## MATERIAL TO PROCESS
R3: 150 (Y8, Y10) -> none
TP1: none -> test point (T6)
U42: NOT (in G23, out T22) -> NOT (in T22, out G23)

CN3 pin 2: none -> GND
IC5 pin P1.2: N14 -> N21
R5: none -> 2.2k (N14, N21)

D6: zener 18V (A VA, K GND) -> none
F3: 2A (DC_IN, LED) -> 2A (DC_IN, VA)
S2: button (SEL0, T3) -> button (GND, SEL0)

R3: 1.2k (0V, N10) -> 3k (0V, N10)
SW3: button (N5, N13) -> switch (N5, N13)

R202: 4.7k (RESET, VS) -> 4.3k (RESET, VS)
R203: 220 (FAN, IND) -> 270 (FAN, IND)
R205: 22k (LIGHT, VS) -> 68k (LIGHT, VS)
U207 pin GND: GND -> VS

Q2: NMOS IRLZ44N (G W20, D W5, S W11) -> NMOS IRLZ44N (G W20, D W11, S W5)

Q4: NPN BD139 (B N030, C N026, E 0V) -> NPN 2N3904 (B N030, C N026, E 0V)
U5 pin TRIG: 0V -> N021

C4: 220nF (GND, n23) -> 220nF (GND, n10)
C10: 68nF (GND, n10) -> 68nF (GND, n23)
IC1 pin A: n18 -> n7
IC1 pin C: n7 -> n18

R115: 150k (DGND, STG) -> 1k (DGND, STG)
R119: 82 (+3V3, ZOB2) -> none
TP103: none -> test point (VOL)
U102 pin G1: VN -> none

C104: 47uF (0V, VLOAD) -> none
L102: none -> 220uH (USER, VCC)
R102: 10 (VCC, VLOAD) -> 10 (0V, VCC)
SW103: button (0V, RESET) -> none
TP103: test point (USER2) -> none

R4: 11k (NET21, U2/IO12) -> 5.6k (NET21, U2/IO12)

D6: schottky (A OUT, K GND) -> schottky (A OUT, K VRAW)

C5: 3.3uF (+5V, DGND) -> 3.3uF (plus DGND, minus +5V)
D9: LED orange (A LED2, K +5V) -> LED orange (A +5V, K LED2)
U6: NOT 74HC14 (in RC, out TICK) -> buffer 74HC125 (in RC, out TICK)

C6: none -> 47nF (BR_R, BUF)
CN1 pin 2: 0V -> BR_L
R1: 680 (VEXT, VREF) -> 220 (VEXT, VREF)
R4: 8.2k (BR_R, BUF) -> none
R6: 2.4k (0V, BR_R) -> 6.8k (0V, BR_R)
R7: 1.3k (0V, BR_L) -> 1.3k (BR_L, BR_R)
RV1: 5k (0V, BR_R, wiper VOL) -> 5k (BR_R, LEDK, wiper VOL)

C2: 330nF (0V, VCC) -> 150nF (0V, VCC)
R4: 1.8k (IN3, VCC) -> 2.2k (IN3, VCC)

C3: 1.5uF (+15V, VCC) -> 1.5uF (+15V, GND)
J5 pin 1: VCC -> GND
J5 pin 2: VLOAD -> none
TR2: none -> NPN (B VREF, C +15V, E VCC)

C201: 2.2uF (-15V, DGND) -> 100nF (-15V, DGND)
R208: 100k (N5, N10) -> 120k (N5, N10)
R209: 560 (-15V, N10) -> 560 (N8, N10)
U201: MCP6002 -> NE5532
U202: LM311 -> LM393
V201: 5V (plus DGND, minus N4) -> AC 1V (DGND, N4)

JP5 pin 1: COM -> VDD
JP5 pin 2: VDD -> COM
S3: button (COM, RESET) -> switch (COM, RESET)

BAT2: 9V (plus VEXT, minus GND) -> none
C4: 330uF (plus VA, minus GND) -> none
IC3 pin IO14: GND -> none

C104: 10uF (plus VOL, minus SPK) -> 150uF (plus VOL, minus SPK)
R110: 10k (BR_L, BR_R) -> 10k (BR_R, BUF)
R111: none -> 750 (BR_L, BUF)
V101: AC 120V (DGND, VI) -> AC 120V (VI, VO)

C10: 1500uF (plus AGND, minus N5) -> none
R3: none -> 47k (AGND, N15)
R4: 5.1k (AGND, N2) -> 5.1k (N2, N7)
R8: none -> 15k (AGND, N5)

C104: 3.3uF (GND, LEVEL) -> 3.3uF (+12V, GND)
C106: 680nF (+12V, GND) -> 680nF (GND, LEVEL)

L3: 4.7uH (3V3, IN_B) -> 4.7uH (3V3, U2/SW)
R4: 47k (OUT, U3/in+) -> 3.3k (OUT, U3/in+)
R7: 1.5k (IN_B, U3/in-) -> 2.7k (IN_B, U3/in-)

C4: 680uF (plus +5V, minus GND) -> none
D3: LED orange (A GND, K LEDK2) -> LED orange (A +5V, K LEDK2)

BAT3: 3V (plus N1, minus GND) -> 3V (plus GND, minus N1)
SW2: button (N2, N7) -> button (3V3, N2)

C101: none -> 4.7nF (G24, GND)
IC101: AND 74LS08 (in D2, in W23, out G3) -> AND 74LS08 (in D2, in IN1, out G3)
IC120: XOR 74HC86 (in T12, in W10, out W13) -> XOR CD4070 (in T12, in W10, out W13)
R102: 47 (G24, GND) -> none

## EXERCISE DETAILS
All of the records must be repeated exactly.

## SOLUTION TO THE PROBLEM
R3: 150 (Y8, Y10) -> none
TP1: none -> test point (T6)
U42: NOT (in G23, out T22) -> NOT (in T22, out G23)

CN3 pin 2: none -> GND
IC5 pin P1.2: N14 -> N21
R5: none -> 2.2k (N14, N21)

D6: zener 18V (A VA, K GND) -> none
F3: 2A (DC_IN, LED) -> 2A (DC_IN, VA)
S2: button (SEL0, T3) -> button (GND, SEL0)

R3: 1.2k (0V, N10) -> 3k (0V, N10)
SW3: button (N5, N13) -> switch (N5, N13)

R202: 4.7k (RESET, VS) -> 4.3k (RESET, VS)
R203: 220 (FAN, IND) -> 270 (FAN, IND)
R205: 22k (LIGHT, VS) -> 68k (LIGHT, VS)
U207 pin GND: GND -> VS

Q2: NMOS IRLZ44N (G W20, D W5, S W11) -> NMOS IRLZ44N (G W20, D W11, S W5)

Q4: NPN BD139 (B N030, C N026, E 0V) -> NPN 2N3904 (B N030, C N026, E 0V)
U5 pin TRIG: 0V -> N021

C4: 220nF (GND, n23) -> 220nF (GND, n10)
C10: 68nF (GND, n10) -> 68nF (GND, n23)
IC1 pin A: n18 -> n7
IC1 pin C: n7 -> n18

R115: 150k (DGND, STG) -> 1k (DGND, STG)
R119: 82 (+3V3, ZOB2) -> none
TP103: none -> test point (VOL)
U102 pin G1: VN -> none

C104: 47uF (0V, VLOAD) -> none
L102: none -> 220uH (USER, VCC)
R102: 10 (VCC, VLOAD) -> 10 (0V, VCC)
SW103: button (0V, RESET) -> none
TP103: test point (USER2) -> none

R4: 11k (NET21, U2/IO12) -> 5.6k (NET21, U2/IO12)

D6: schottky (A OUT, K GND) -> schottky (A OUT, K VRAW)

C5: 3.3uF (+5V, DGND) -> 3.3uF (plus DGND, minus +5V)
D9: LED orange (A LED2, K +5V) -> LED orange (A +5V, K LED2)
U6: NOT 74HC14 (in RC, out TICK) -> buffer 74HC125 (in RC, out TICK)

C6: none -> 47nF (BR_R, BUF)
CN1 pin 2: 0V -> BR_L
R1: 680 (VEXT, VREF) -> 220 (VEXT, VREF)
R4: 8.2k (BR_R, BUF) -> none
R6: 2.4k (0V, BR_R) -> 6.8k (0V, BR_R)
R7: 1.3k (0V, BR_L) -> 1.3k (BR_L, BR_R)
RV1: 5k (0V, BR_R, wiper VOL) -> 5k (BR_R, LEDK, wiper VOL)

C2: 330nF (0V, VCC) -> 150nF (0V, VCC)
R4: 1.8k (IN3, VCC) -> 2.2k (IN3, VCC)

C3: 1.5uF (+15V, VCC) -> 1.5uF (+15V, GND)
J5 pin 1: VCC -> GND
J5 pin 2: VLOAD -> none
TR2: none -> NPN (B VREF, C +15V, E VCC)

C201: 2.2uF (-15V, DGND) -> 100nF (-15V, DGND)
R208: 100k (N5, N10) -> 120k (N5, N10)
R209: 560 (-15V, N10) -> 560 (N8, N10)
U201: MCP6002 -> NE5532
U202: LM311 -> LM393
V201: 5V (plus DGND, minus N4) -> AC 1V (DGND, N4)

JP5 pin 1: COM -> VDD
JP5 pin 2: VDD -> COM
S3: button (COM, RESET) -> switch (COM, RESET)

BAT2: 9V (plus VEXT, minus GND) -> none
C4: 330uF (plus VA, minus GND) -> none
IC3 pin IO14: GND -> none

C104: 10uF (plus VOL, minus SPK) -> 150uF (plus VOL, minus SPK)
R110: 10k (BR_L, BR_R) -> 10k (BR_R, BUF)
R111: none -> 750 (BR_L, BUF)
V101: AC 120V (DGND, VI) -> AC 120V (VI, VO)

C10: 1500uF (plus AGND, minus N5) -> none
R3: none -> 47k (AGND, N15)
R4: 5.1k (AGND, N2) -> 5.1k (N2, N7)
R8: none -> 15k (AGND, N5)

C104: 3.3uF (GND, LEVEL) -> 3.3uF (+12V, GND)
C106: 680nF (+12V, GND) -> 680nF (GND, LEVEL)

L3: 4.7uH (3V3, IN_B) -> 4.7uH (3V3, U2/SW)
R4: 47k (OUT, U3/in+) -> 3.3k (OUT, U3/in+)
R7: 1.5k (IN_B, U3/in-) -> 2.7k (IN_B, U3/in-)

C4: 680uF (plus +5V, minus GND) -> none
D3: LED orange (A GND, K LEDK2) -> LED orange (A +5V, K LEDK2)

BAT3: 3V (plus N1, minus GND) -> 3V (plus GND, minus N1)
SW2: button (N2, N7) -> button (3V3, N2)

C101: none -> 4.7nF (G24, GND)
IC101: AND 74LS08 (in D2, in W23, out G3) -> AND 74LS08 (in D2, in IN1, out G3)
IC120: XOR 74HC86 (in T12, in W10, out W13) -> XOR CD4070 (in T12, in W10, out W13)
R102: 47 (G24, GND) -> none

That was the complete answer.